The problem: Using the entries that follow, write out the line containing "(596, 430) = (676, 369): yellow", the line containing "(618, 201) = (614, 190): yellow", and every line between them, exactly and nothing else.

Data to use:
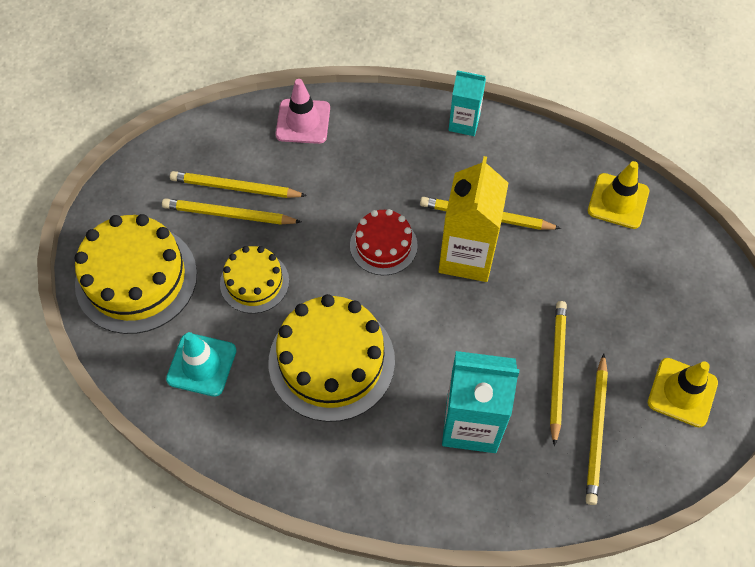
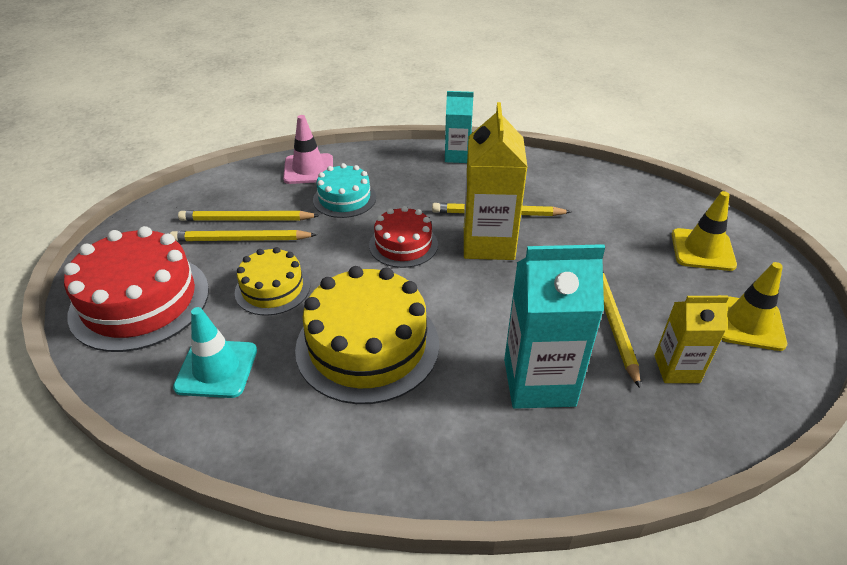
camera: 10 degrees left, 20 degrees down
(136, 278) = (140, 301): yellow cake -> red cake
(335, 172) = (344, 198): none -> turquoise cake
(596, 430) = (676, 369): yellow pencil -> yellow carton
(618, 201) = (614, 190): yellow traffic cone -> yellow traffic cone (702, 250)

==

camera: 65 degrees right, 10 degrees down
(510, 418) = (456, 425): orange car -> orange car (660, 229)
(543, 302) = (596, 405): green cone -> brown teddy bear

==

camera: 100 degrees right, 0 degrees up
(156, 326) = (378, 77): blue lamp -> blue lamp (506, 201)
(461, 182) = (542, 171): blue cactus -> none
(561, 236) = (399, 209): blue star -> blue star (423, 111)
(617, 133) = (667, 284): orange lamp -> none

Finished exercise:
(596, 430) = (676, 369): yellow pencil -> yellow carton
(618, 201) = (614, 190): yellow traffic cone -> yellow traffic cone (702, 250)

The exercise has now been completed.